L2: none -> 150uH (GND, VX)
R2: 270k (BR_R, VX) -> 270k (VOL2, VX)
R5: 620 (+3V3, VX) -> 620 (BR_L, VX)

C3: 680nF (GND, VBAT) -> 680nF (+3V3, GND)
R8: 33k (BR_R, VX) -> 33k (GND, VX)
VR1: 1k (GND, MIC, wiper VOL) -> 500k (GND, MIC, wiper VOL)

○ ○ ○

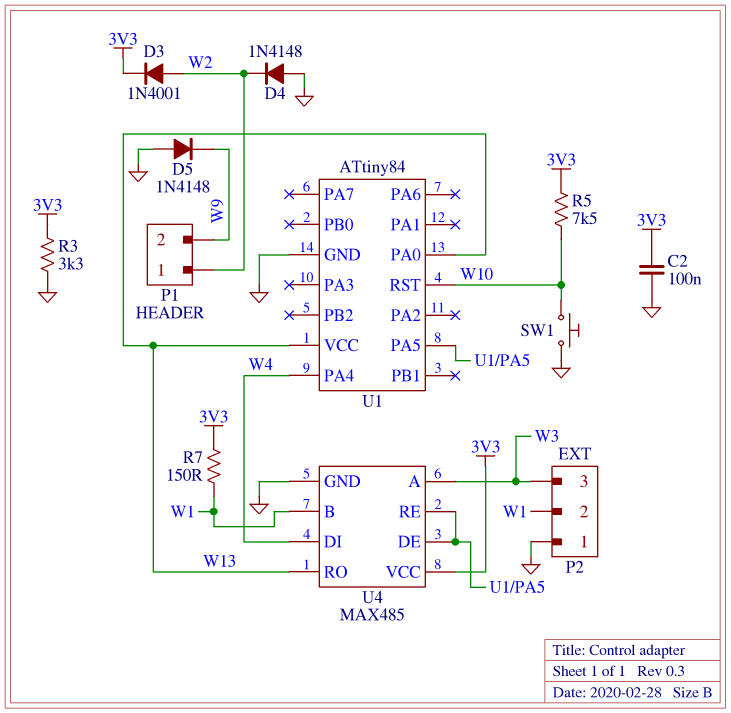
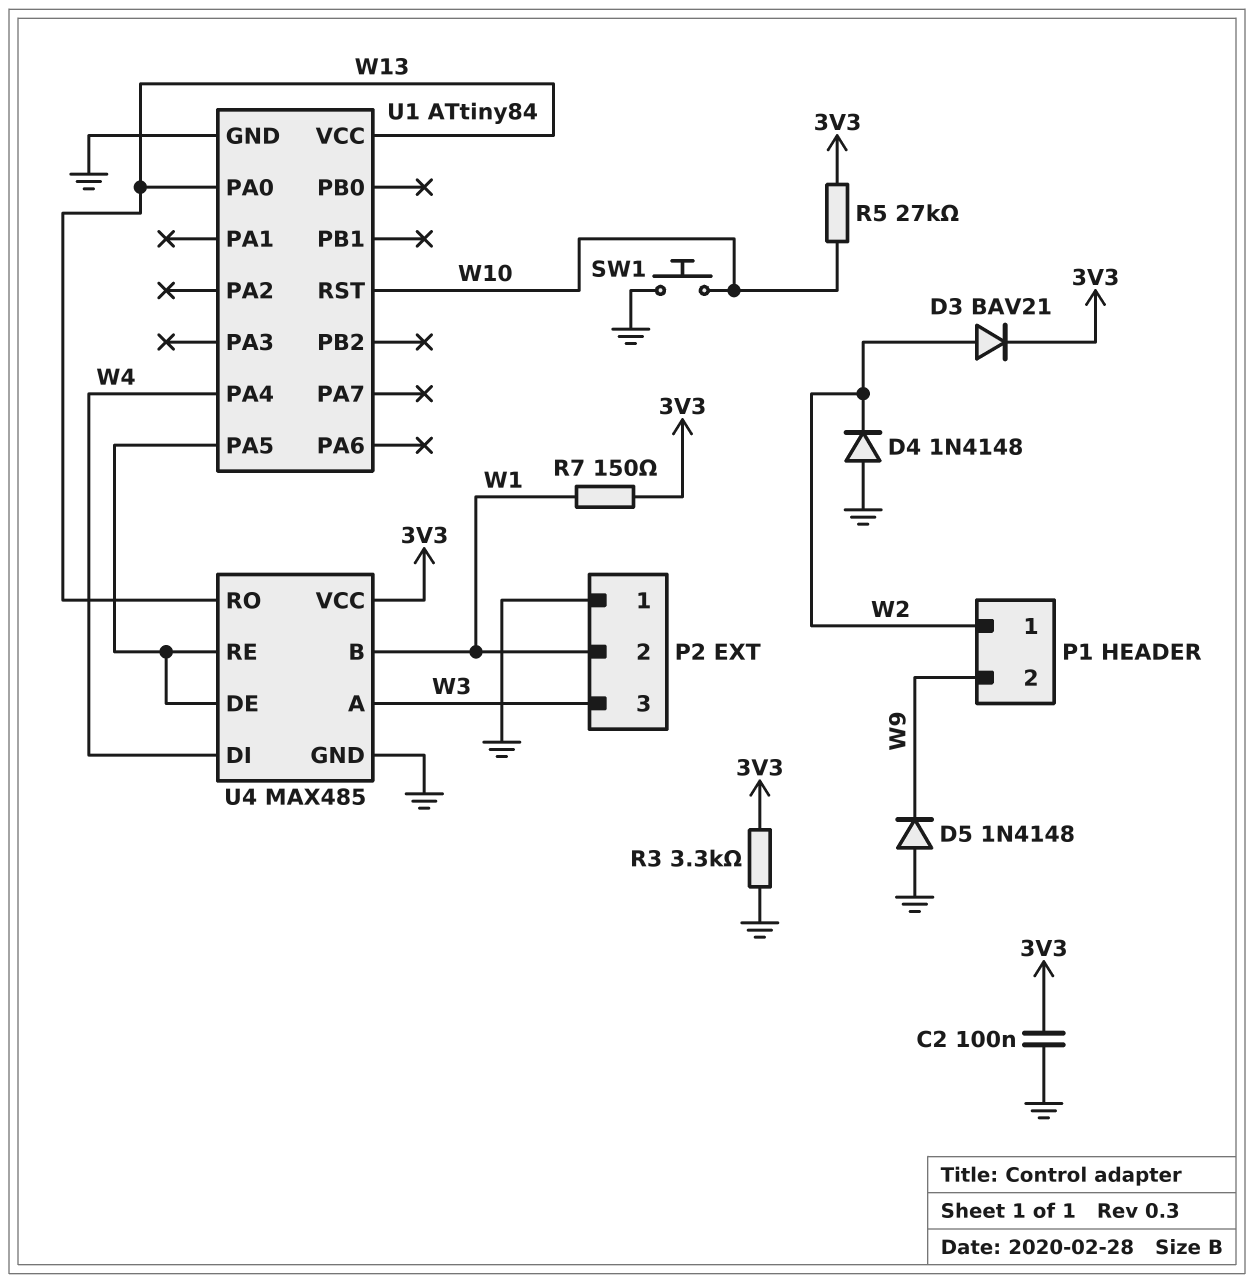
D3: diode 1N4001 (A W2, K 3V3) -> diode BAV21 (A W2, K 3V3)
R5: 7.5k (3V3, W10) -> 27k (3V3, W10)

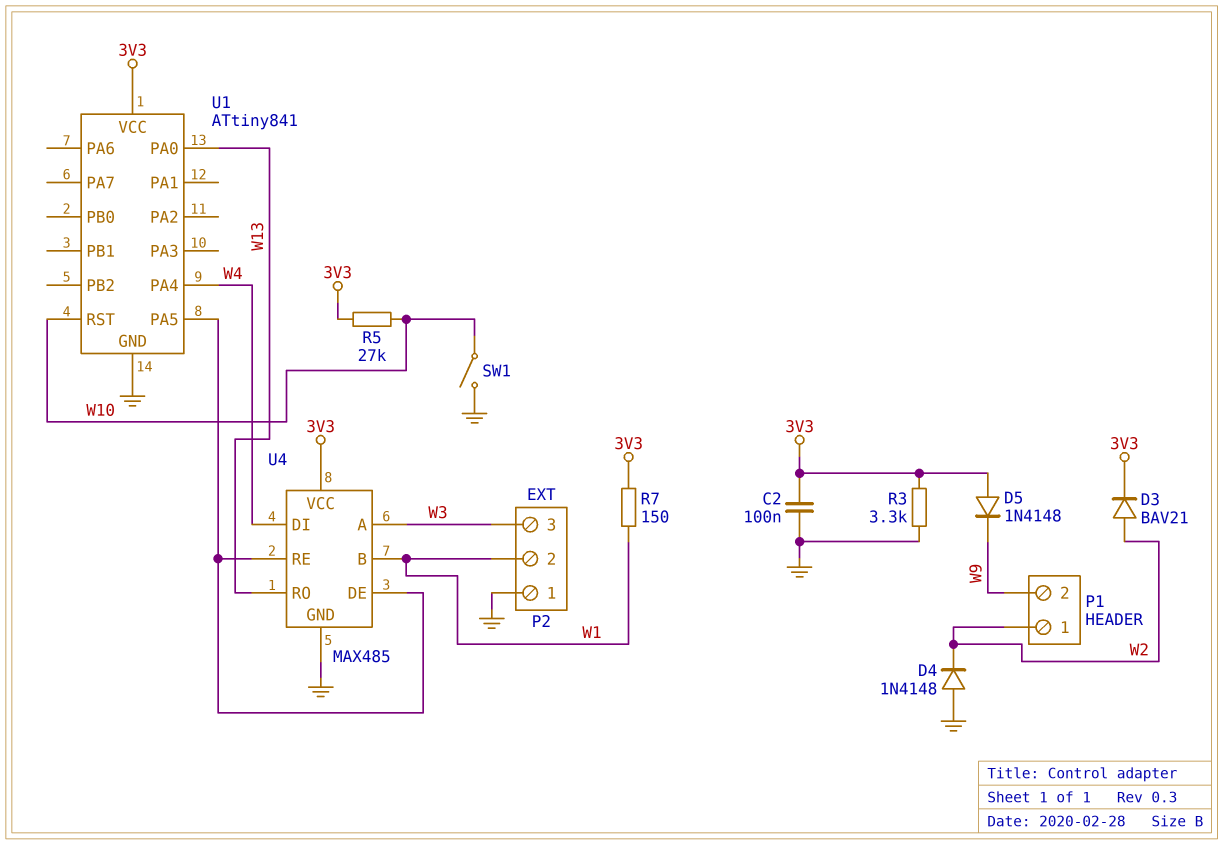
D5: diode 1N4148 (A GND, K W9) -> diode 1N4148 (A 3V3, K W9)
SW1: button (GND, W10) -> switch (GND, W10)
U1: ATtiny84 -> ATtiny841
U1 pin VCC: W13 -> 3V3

○ ○ ○

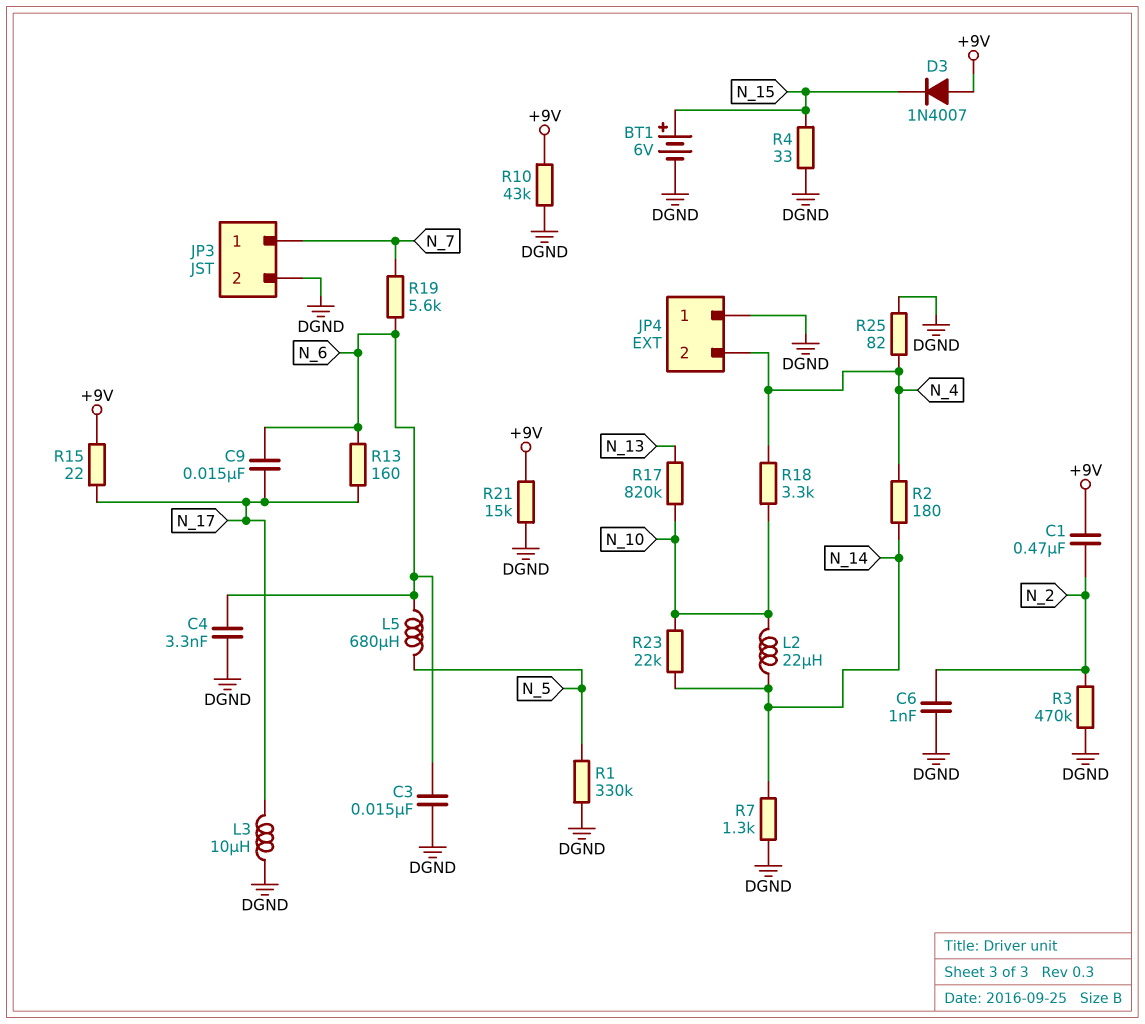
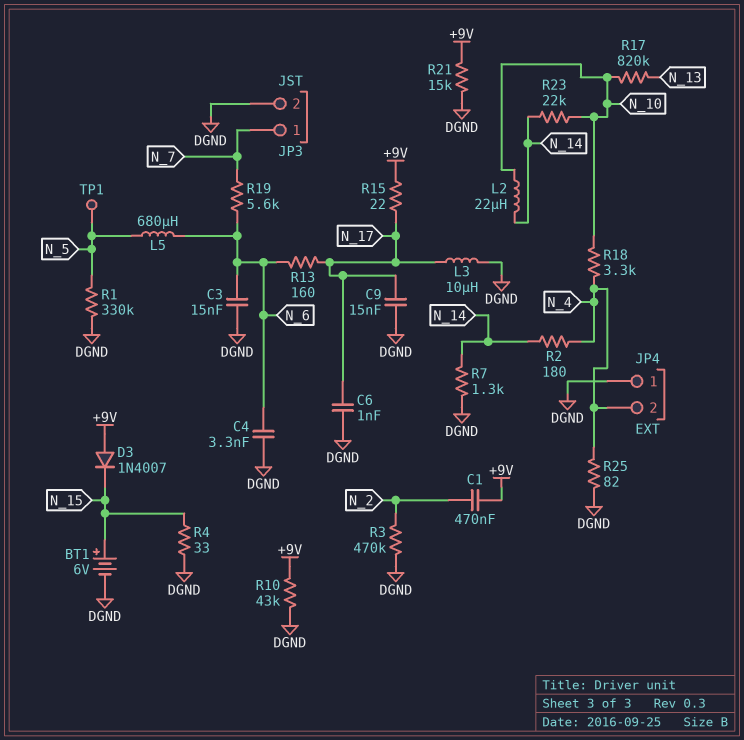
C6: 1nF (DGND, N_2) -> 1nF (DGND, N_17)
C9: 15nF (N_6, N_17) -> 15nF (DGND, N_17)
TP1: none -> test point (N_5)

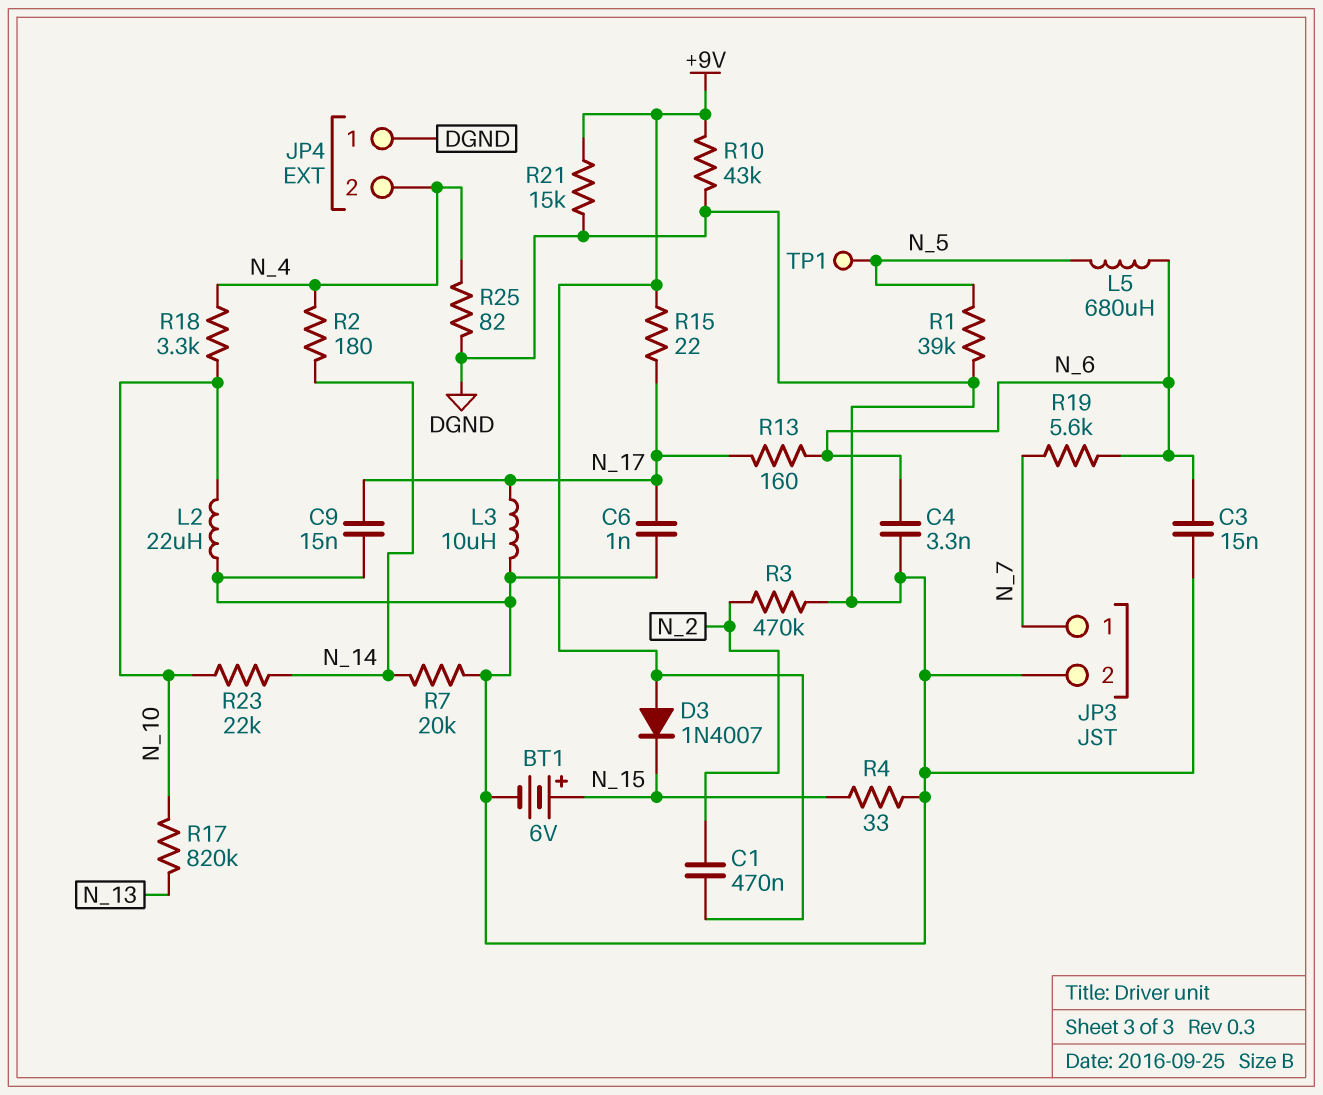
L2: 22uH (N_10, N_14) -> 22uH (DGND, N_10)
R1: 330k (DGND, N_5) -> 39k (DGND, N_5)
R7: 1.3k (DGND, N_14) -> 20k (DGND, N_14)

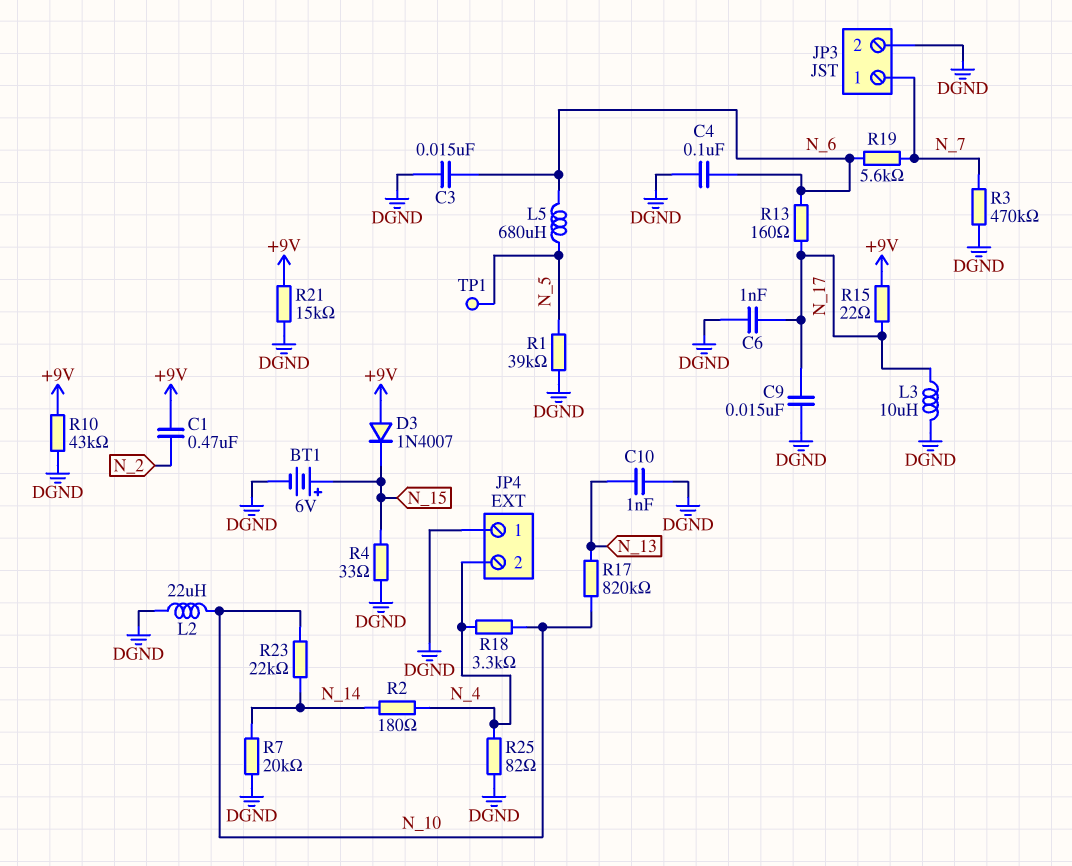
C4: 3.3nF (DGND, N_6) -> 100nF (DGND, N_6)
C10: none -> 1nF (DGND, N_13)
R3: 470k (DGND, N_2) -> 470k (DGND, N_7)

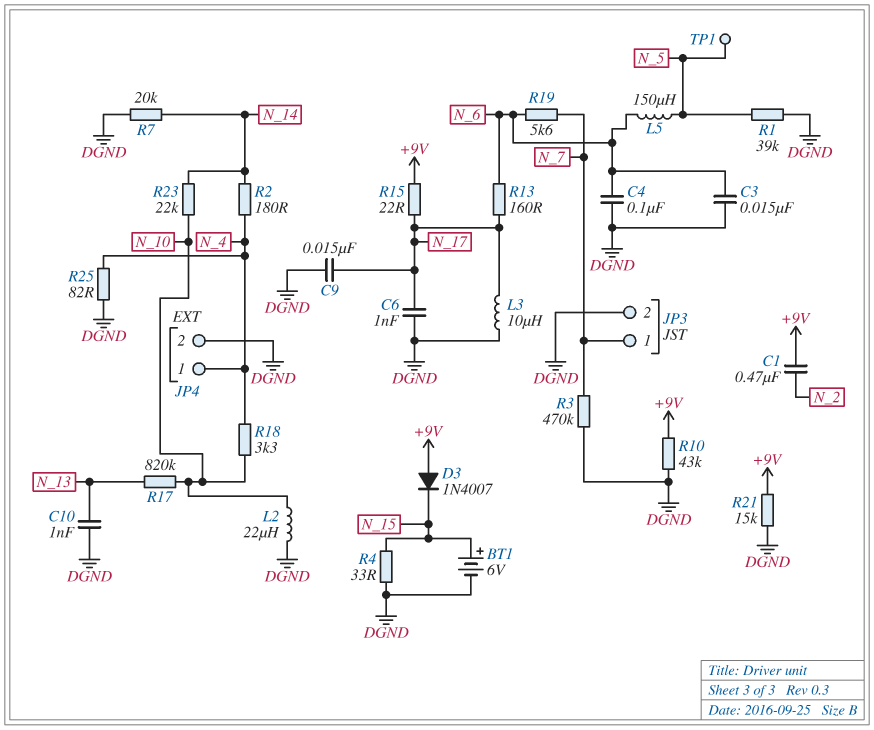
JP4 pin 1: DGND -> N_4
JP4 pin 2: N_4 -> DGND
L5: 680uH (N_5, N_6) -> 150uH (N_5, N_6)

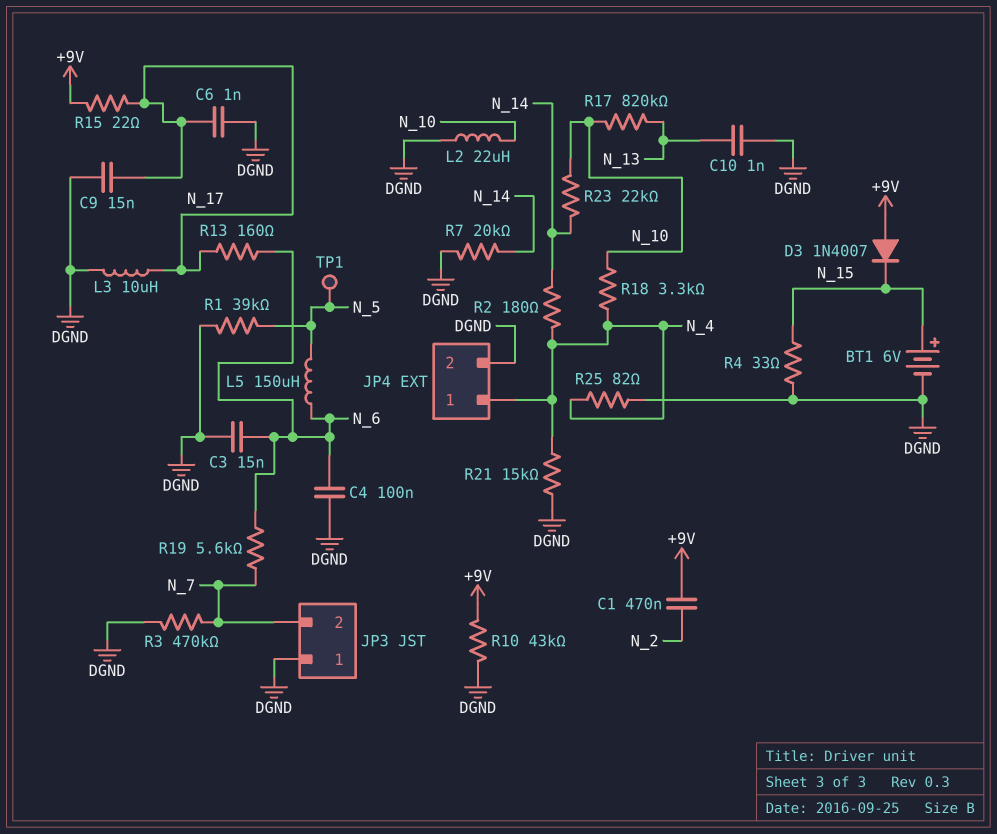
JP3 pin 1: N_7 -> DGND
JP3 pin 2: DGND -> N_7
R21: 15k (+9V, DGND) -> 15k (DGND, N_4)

○ ○ ○

__What the task asks__.
All lines in the entries above that hold the word "none" need to be copied.

__Problem solution__.
L2: none -> 150uH (GND, VX)
TP1: none -> test point (N_5)
C10: none -> 1nF (DGND, N_13)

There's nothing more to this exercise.